▶ _ABOUT THIS TASK_:
The result should be an exact copy of every record, with no pictures kept.

▶ _TASK DATA_:
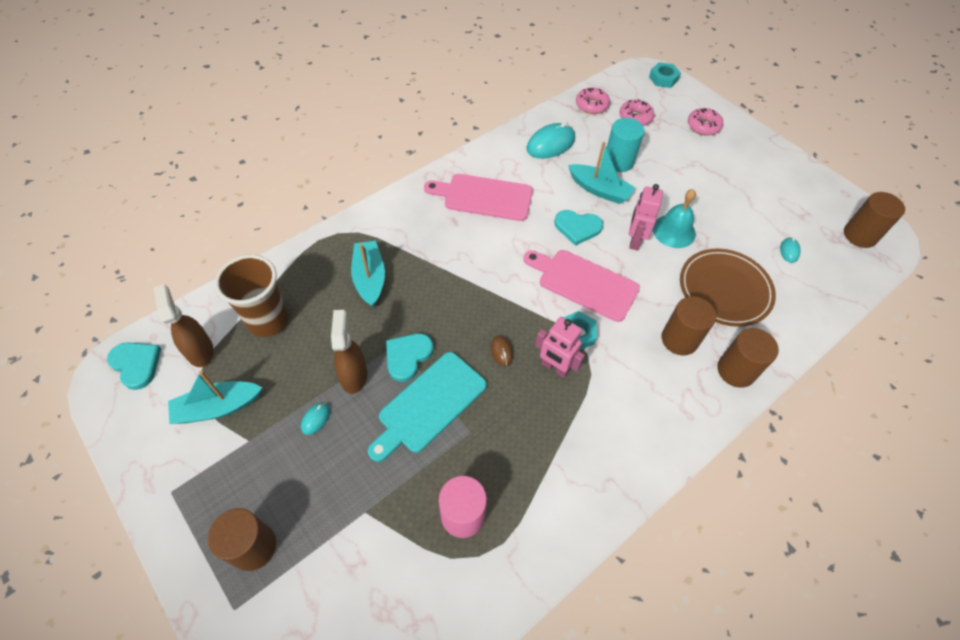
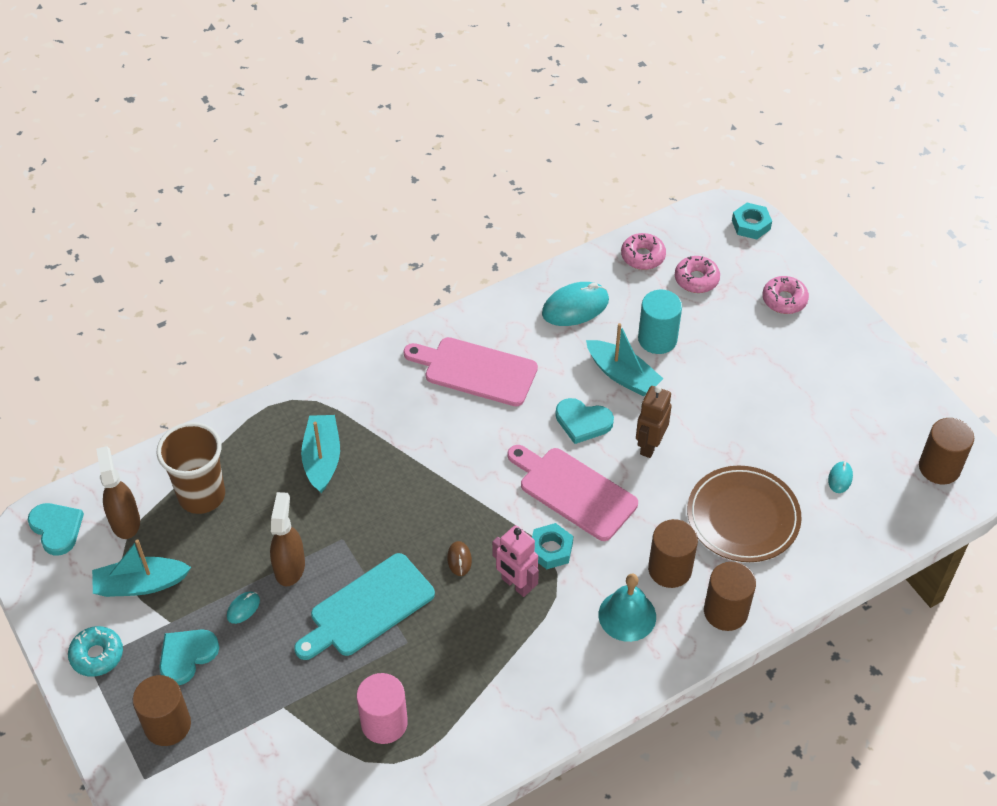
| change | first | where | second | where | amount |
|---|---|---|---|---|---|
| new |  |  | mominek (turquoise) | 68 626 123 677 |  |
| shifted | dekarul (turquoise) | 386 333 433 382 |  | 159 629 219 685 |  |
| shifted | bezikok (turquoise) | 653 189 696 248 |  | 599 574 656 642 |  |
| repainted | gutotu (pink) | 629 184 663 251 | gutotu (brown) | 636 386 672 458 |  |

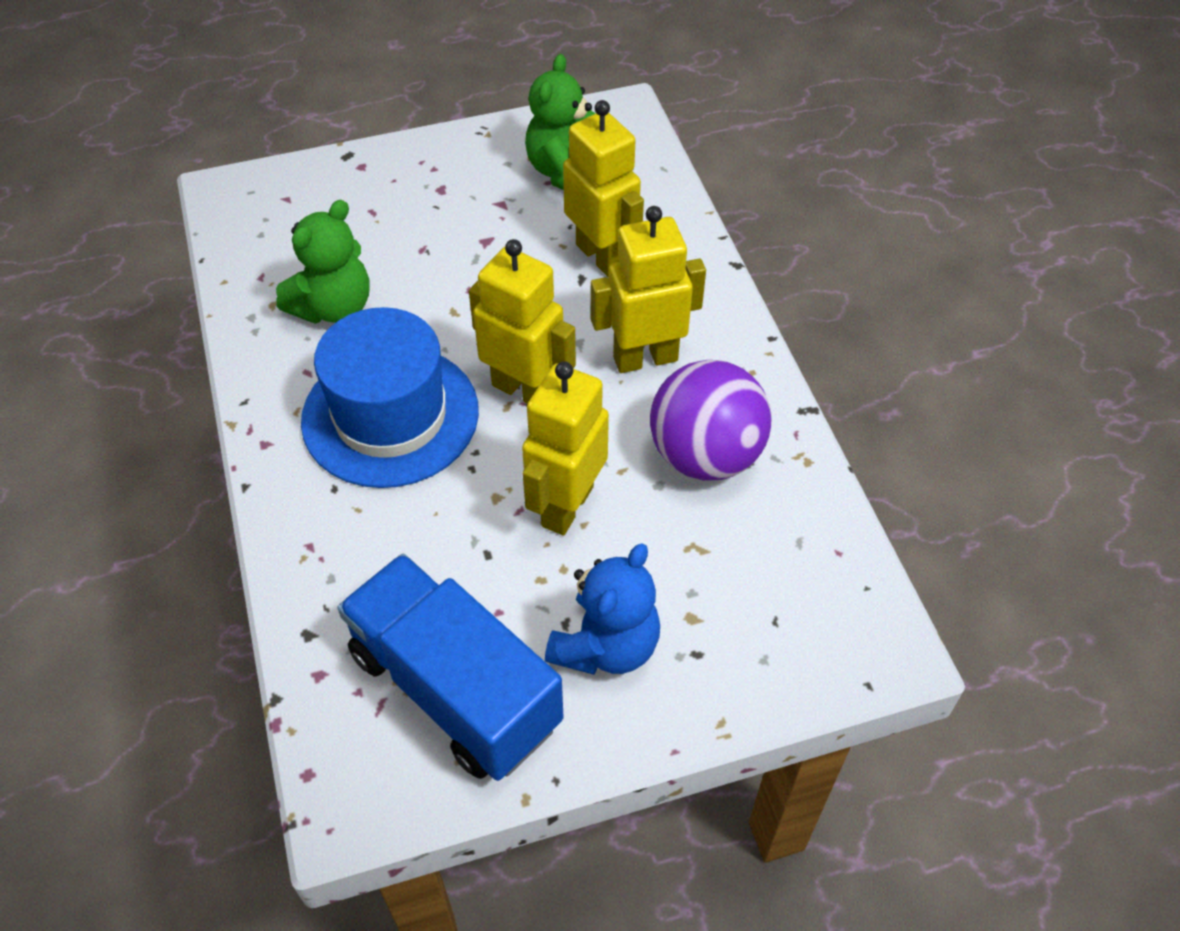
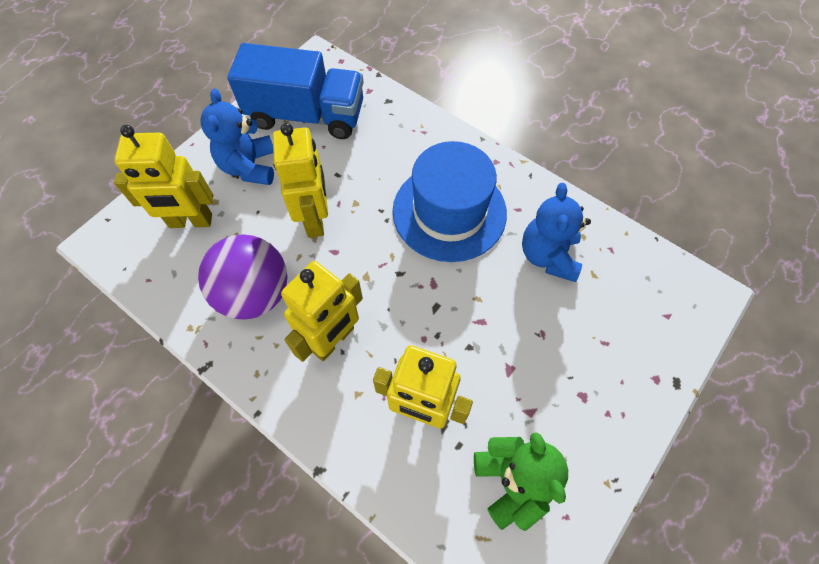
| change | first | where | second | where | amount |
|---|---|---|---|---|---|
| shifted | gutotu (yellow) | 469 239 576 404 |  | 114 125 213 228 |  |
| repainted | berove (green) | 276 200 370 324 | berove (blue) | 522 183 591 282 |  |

▶ _RESPONSE FOR THIS EXERCISE_:
| change | first | where | second | where | amount |
|---|---|---|---|---|---|
| new |  |  | mominek (turquoise) | 68 626 123 677 |  |
| shifted | dekarul (turquoise) | 386 333 433 382 |  | 159 629 219 685 |  |
| shifted | bezikok (turquoise) | 653 189 696 248 |  | 599 574 656 642 |  |
| repainted | gutotu (pink) | 629 184 663 251 | gutotu (brown) | 636 386 672 458 |  |

| change | first | where | second | where | amount |
|---|---|---|---|---|---|
| shifted | gutotu (yellow) | 469 239 576 404 |  | 114 125 213 228 |  |
| repainted | berove (green) | 276 200 370 324 | berove (blue) | 522 183 591 282 |  |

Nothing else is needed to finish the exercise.